— Problem —
Starting with the opening line of the entries below, transcribe each line exactly up to and including the one that has "R3: none -> 560 (P1/2, W15)"; pictures are not copied.
[Start of Attachment]
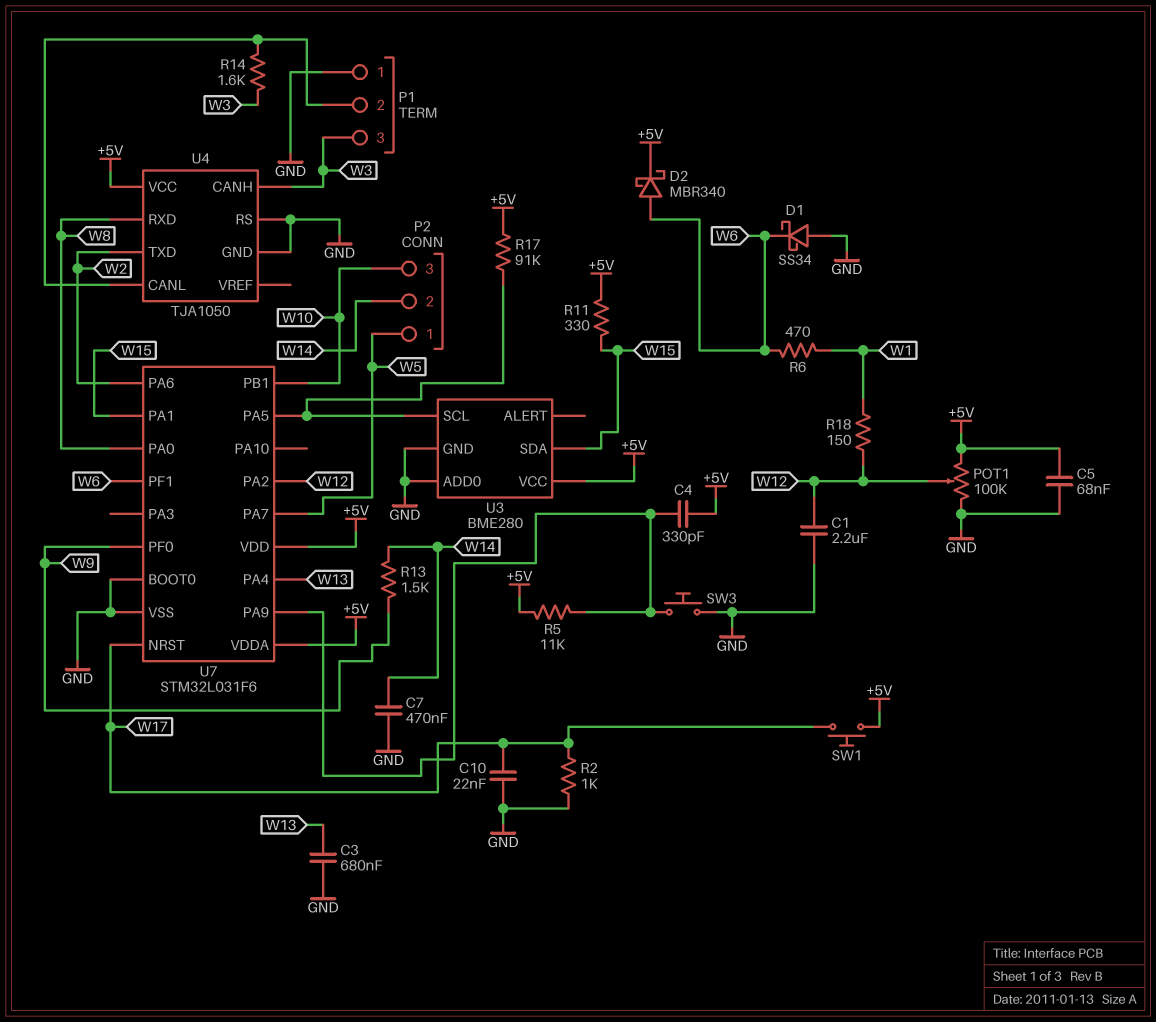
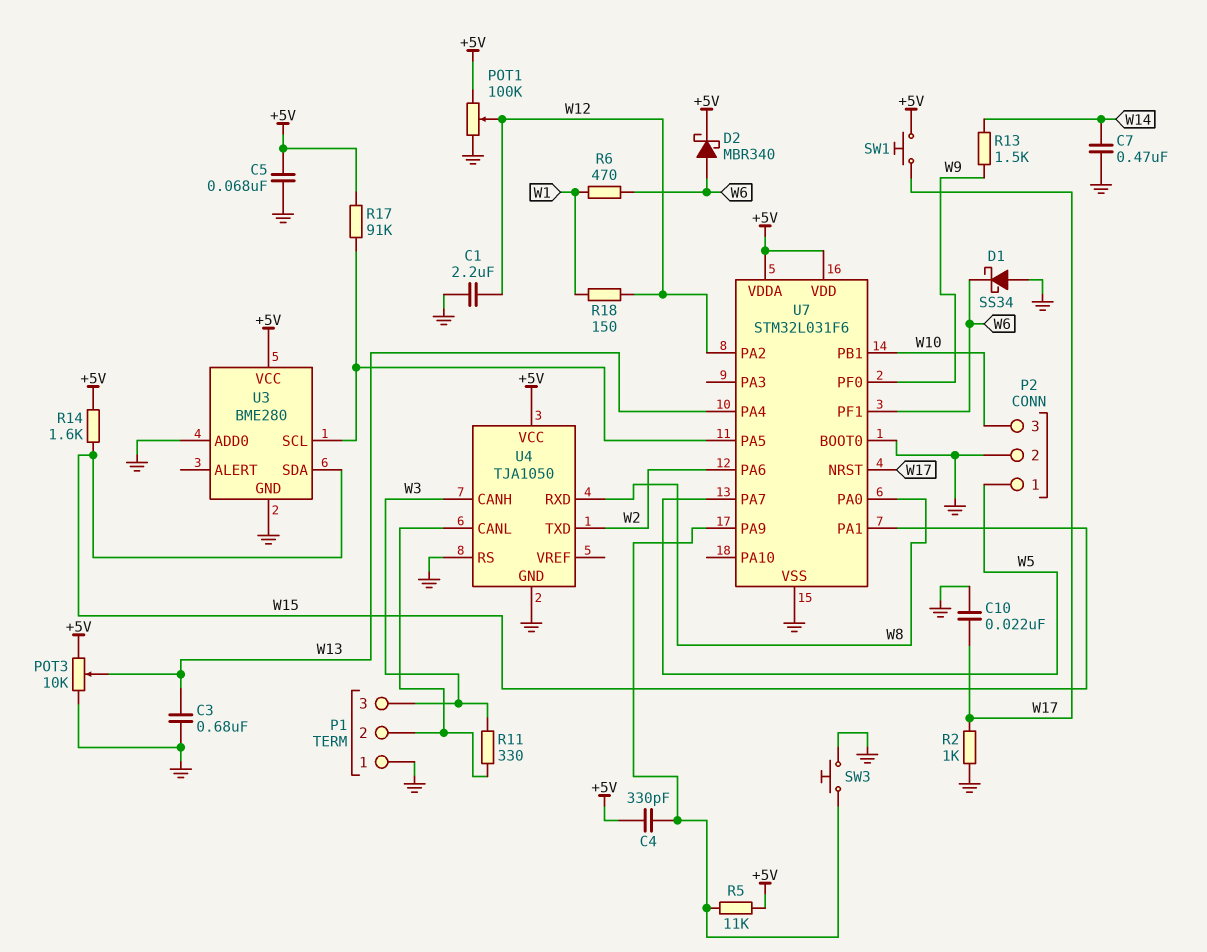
P2 pin 2: W14 -> GND
POT3: none -> 10k (+5V, GND, wiper W13)
R11: 330 (+5V, W15) -> 330 (P1/2, W3)
R14: 1.6k (P1/2, W3) -> 1.6k (+5V, W15)

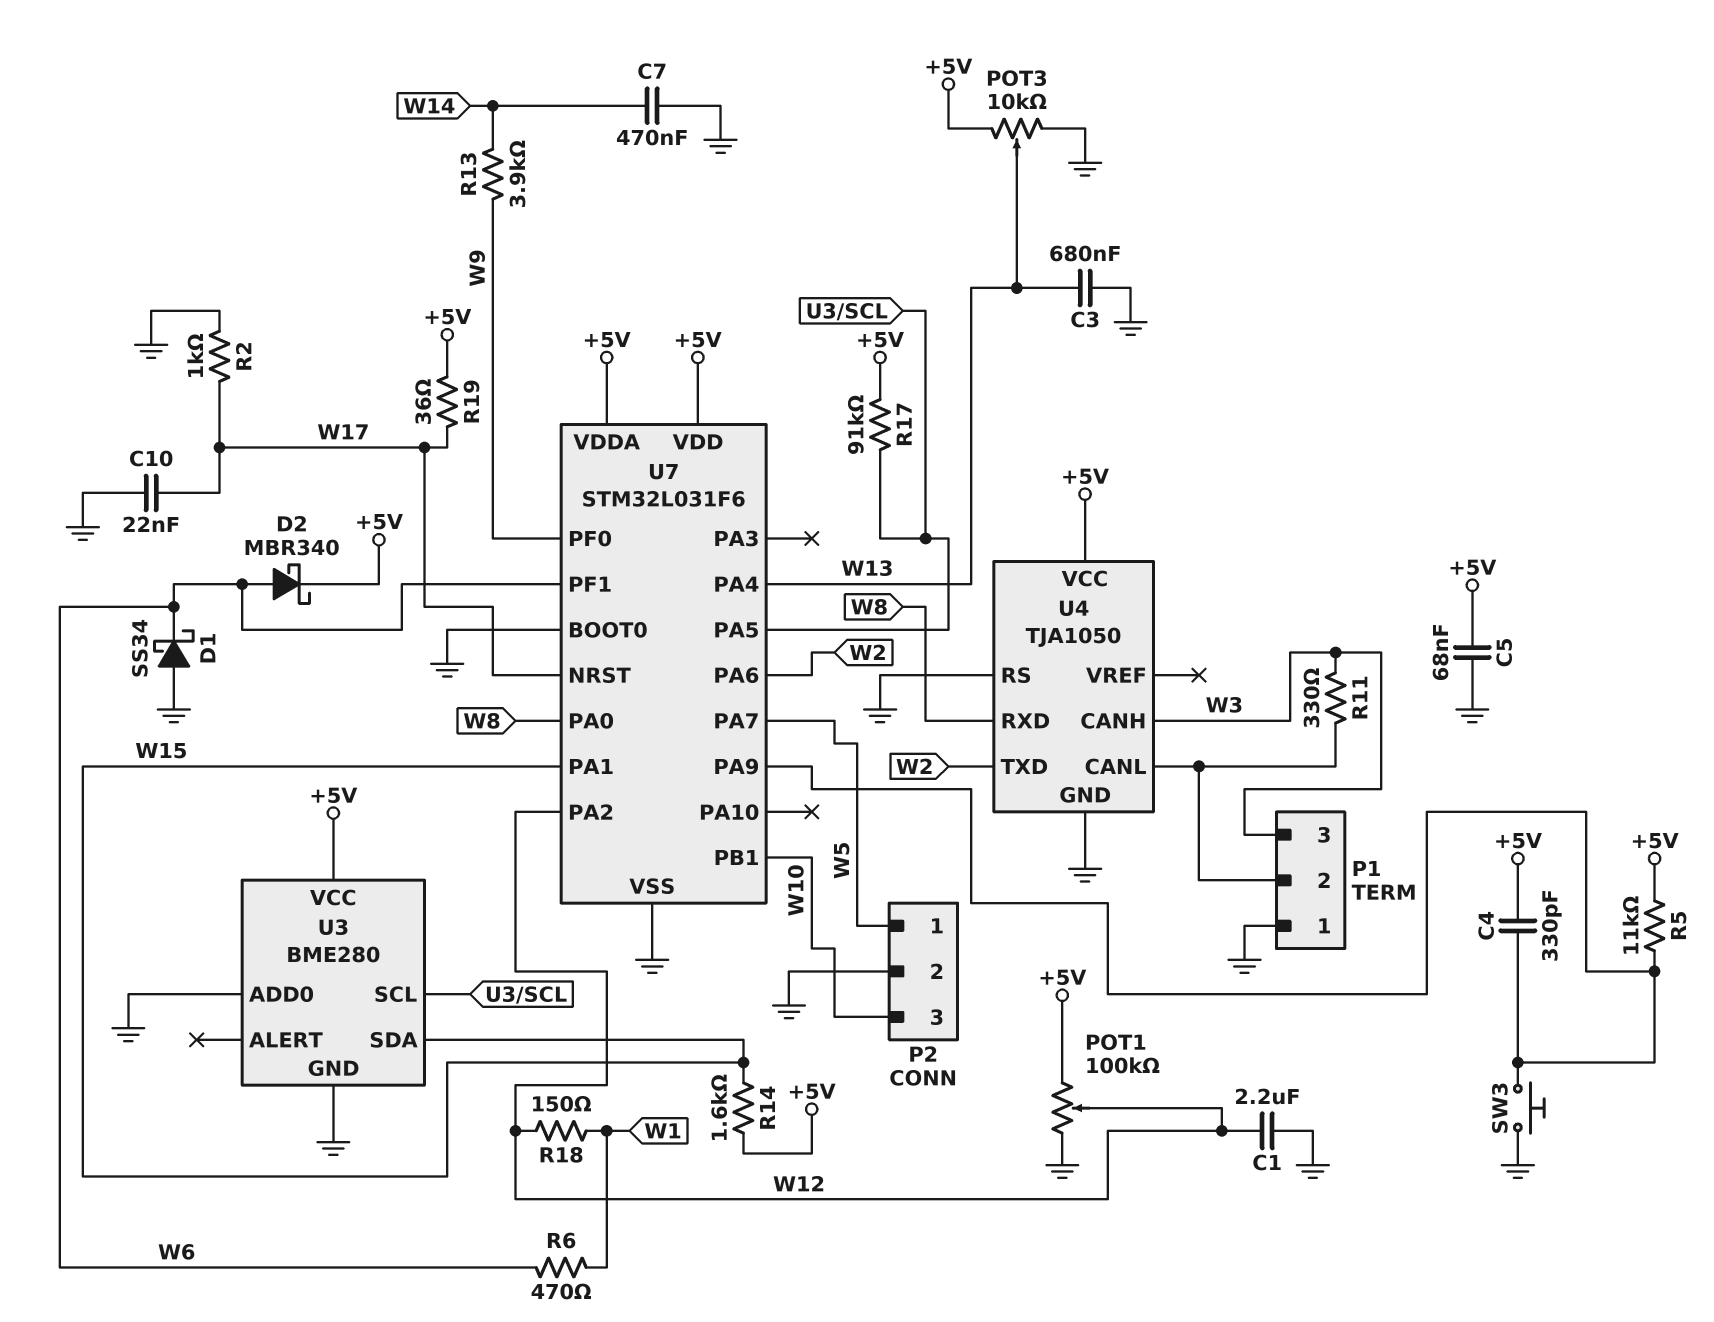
R13: 1.5k (W9, W14) -> 3.9k (W9, W14)
R19: none -> 36 (+5V, W17)
SW1: button (+5V, W17) -> none

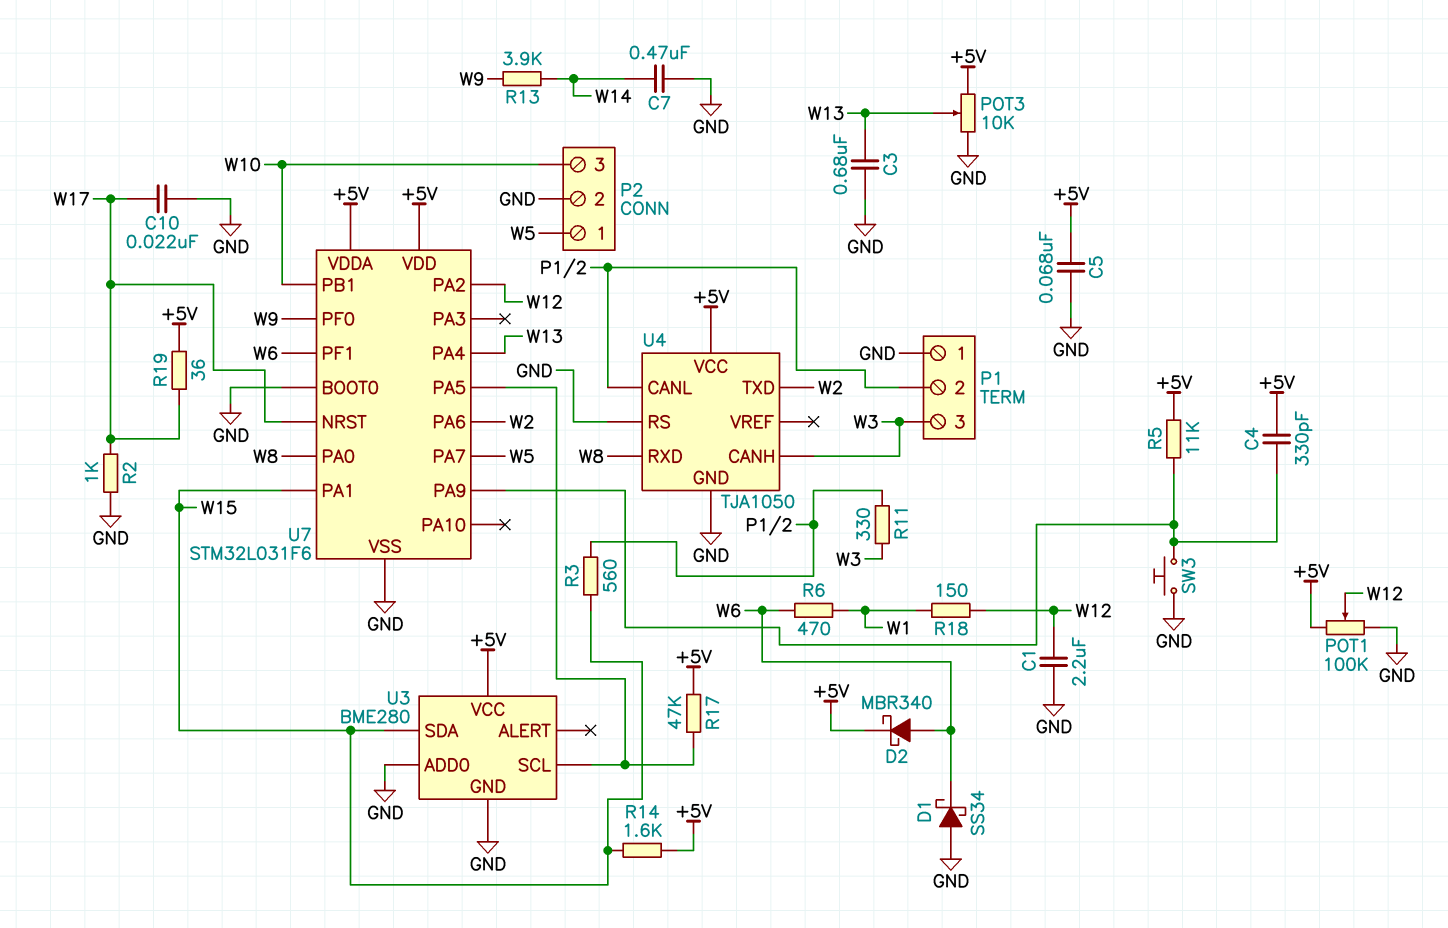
R3: none -> 560 (P1/2, W15)
R17: 91k (+5V, U3/SCL) -> 47k (+5V, U3/SCL)

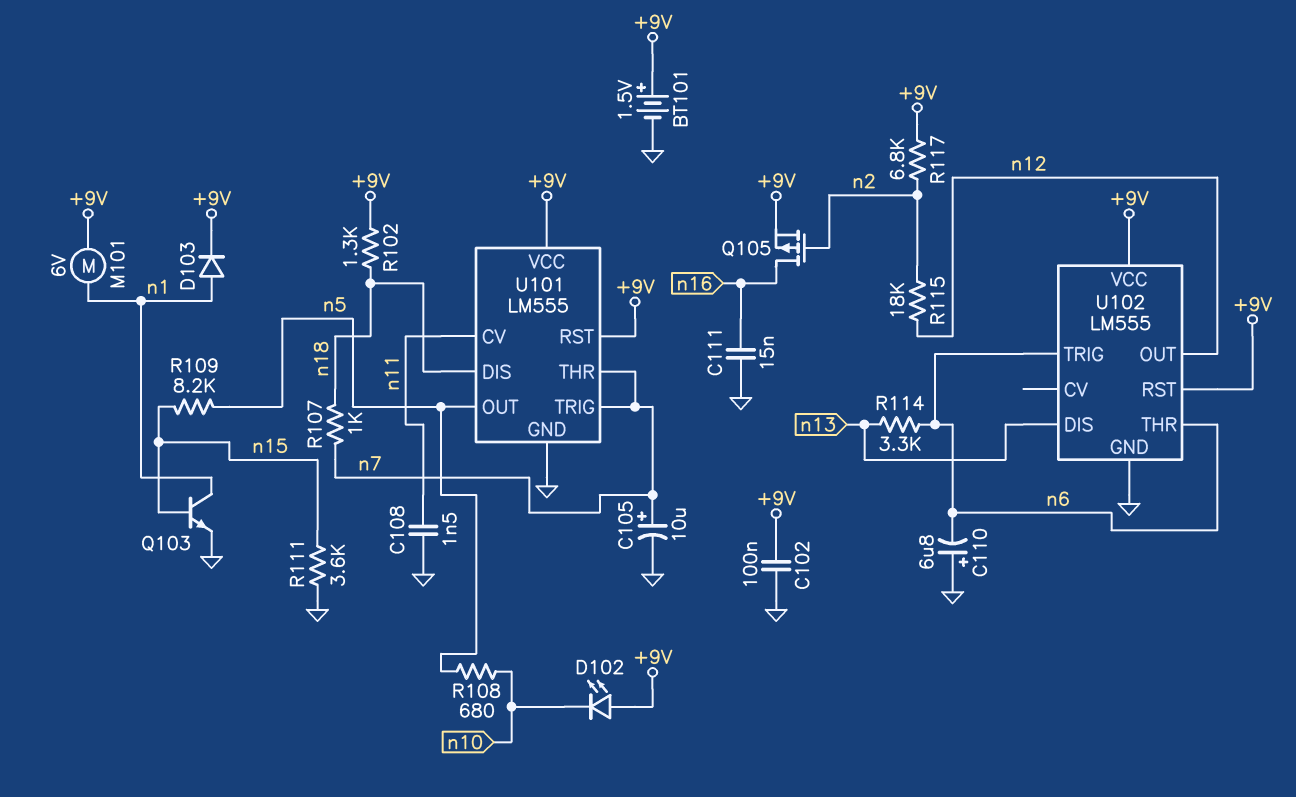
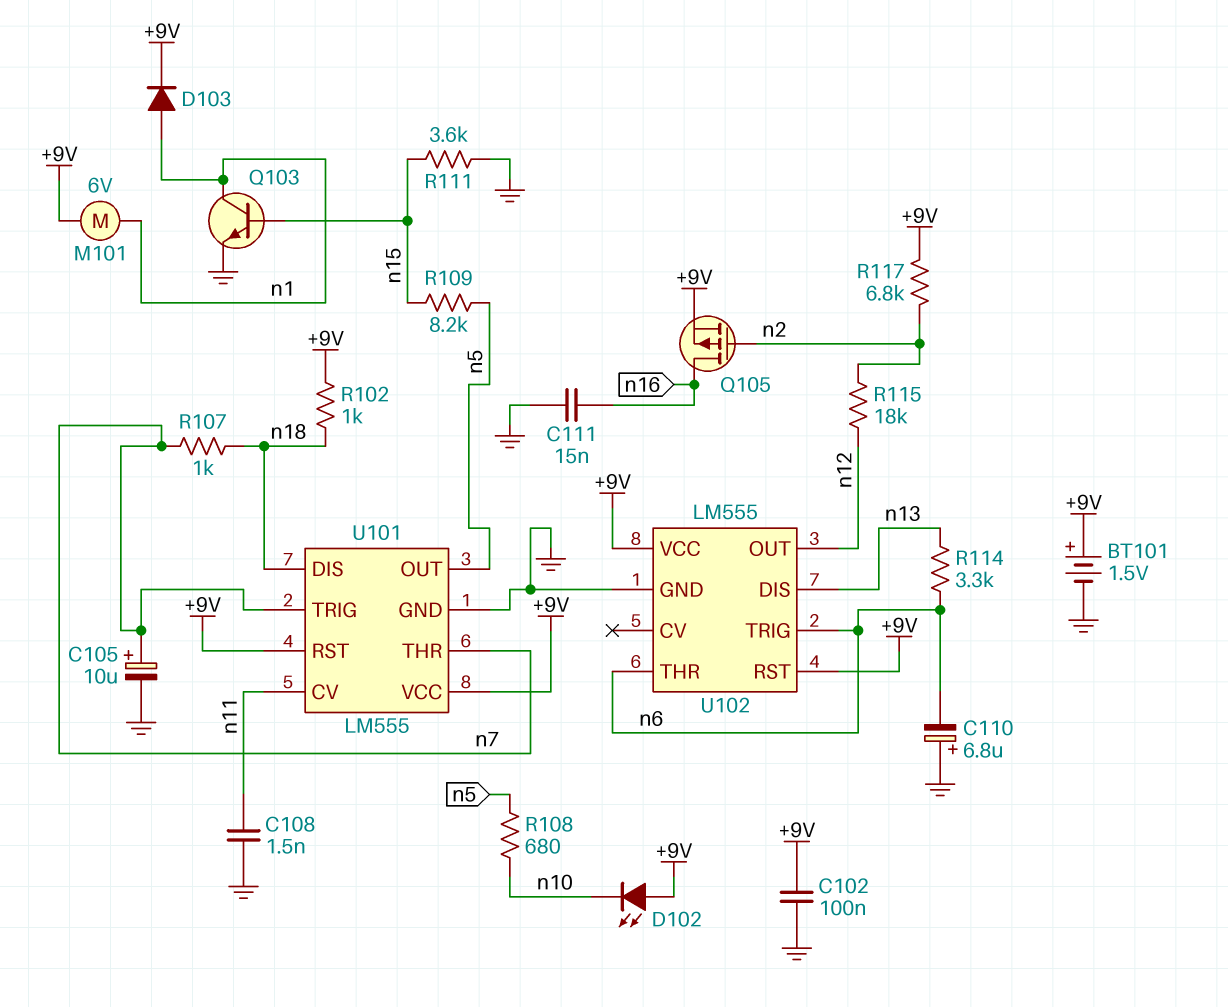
R102: 1.3k (+9V, n18) -> 1k (+9V, n18)

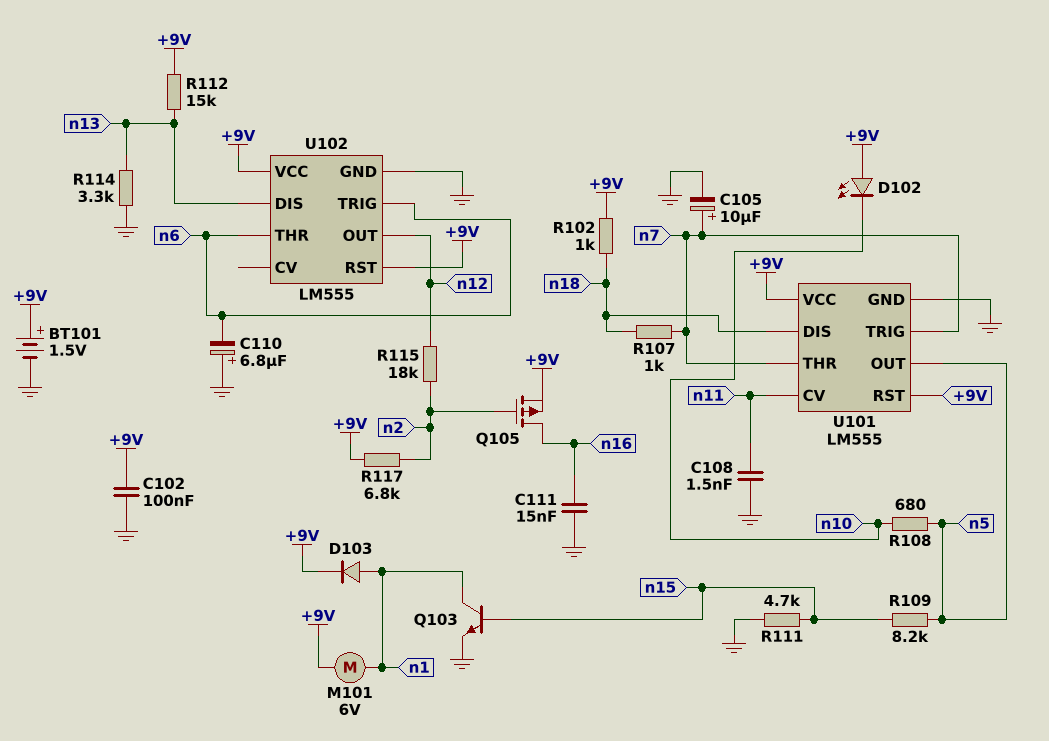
R111: 3.6k (GND, n15) -> 4.7k (GND, n15)
R112: none -> 15k (+9V, n13)
R114: 3.3k (n6, n13) -> 3.3k (GND, n13)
[End of Attachment]
— Completed task —
P2 pin 2: W14 -> GND
POT3: none -> 10k (+5V, GND, wiper W13)
R11: 330 (+5V, W15) -> 330 (P1/2, W3)
R14: 1.6k (P1/2, W3) -> 1.6k (+5V, W15)

R13: 1.5k (W9, W14) -> 3.9k (W9, W14)
R19: none -> 36 (+5V, W17)
SW1: button (+5V, W17) -> none

R3: none -> 560 (P1/2, W15)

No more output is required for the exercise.